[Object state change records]
---

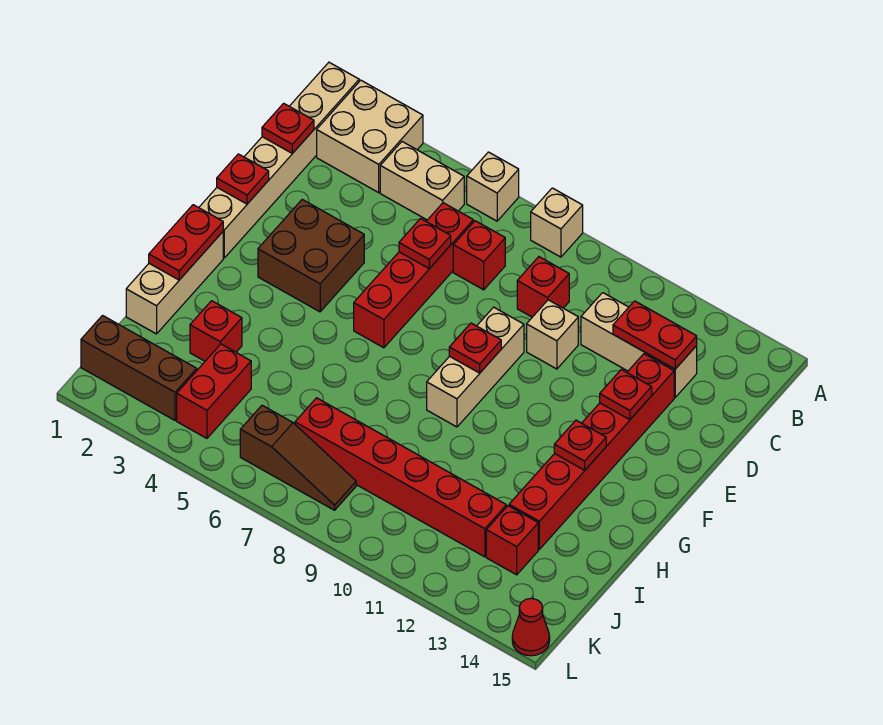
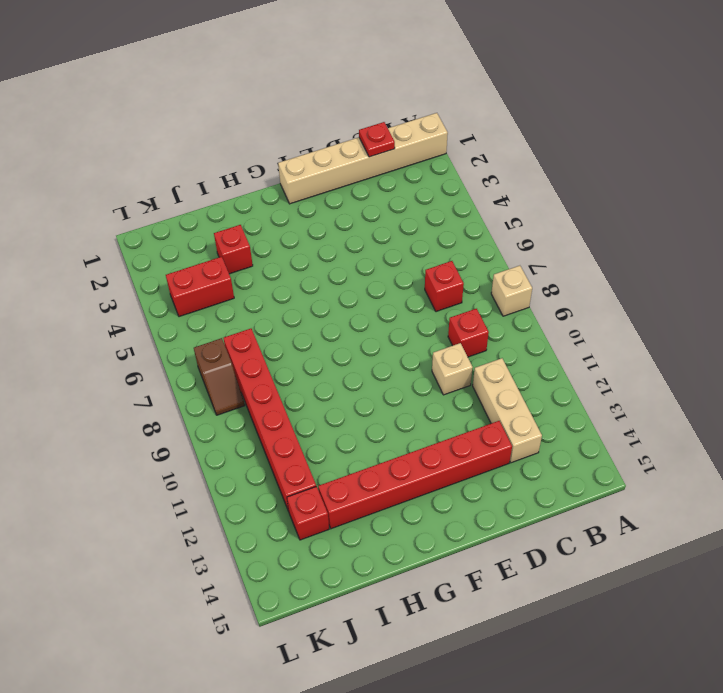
brown slope K7:K8 level 1 top 7 -> brown slope K6:K8 level 1 top 6
none -> tan brick A2:B3 level 1
none -> tan brick A6 level 1
none -> tan brick B4:B5 level 1

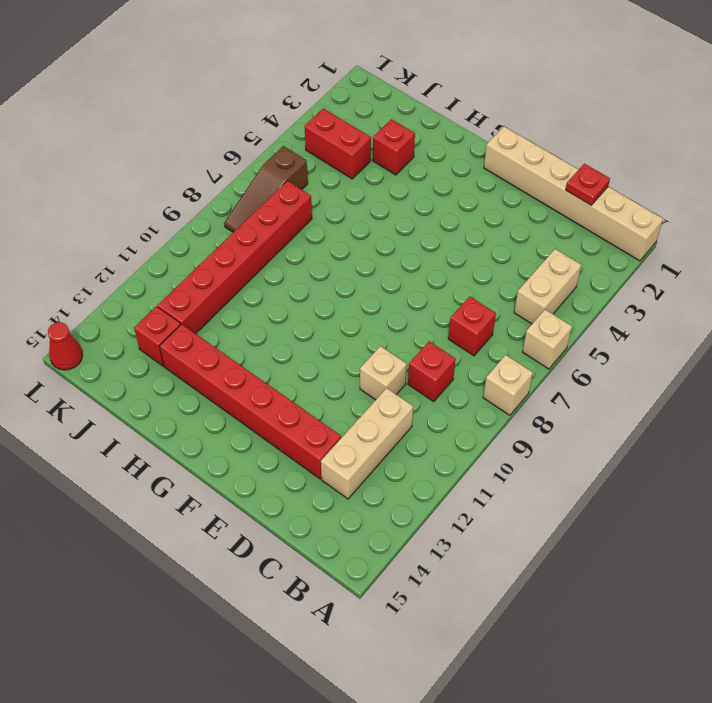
none -> tan brick A2:B3 level 1
none -> red brick C6:F6 level 1
none -> brown brick E3:F4 level 1

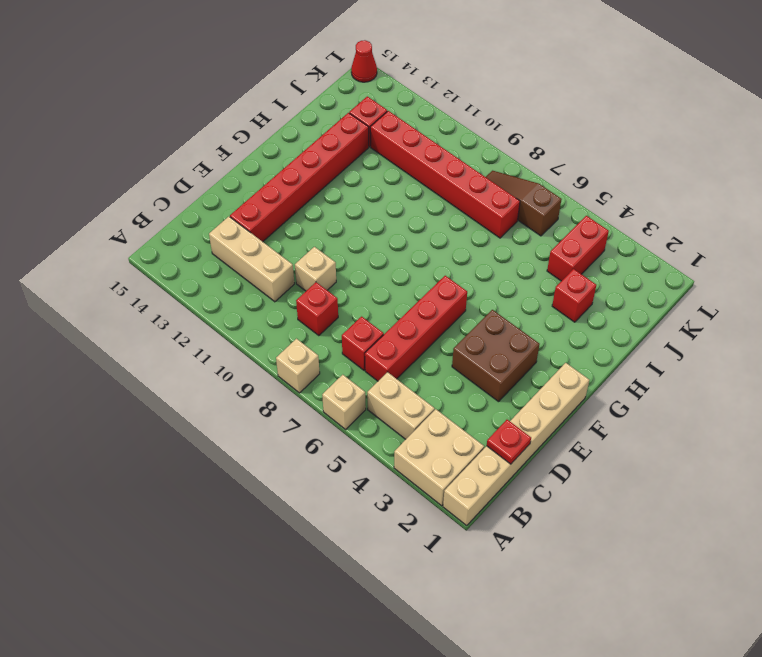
none -> tan brick E9:G9 level 1
none -> tan brick G1:I1 level 1
none -> brown brick K1:K3 level 1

---

Show every line of the entries above where the word "brown" occurs.

> [Result]:
brown slope K7:K8 level 1 top 7 -> brown slope K6:K8 level 1 top 6
none -> brown brick E3:F4 level 1
none -> brown brick K1:K3 level 1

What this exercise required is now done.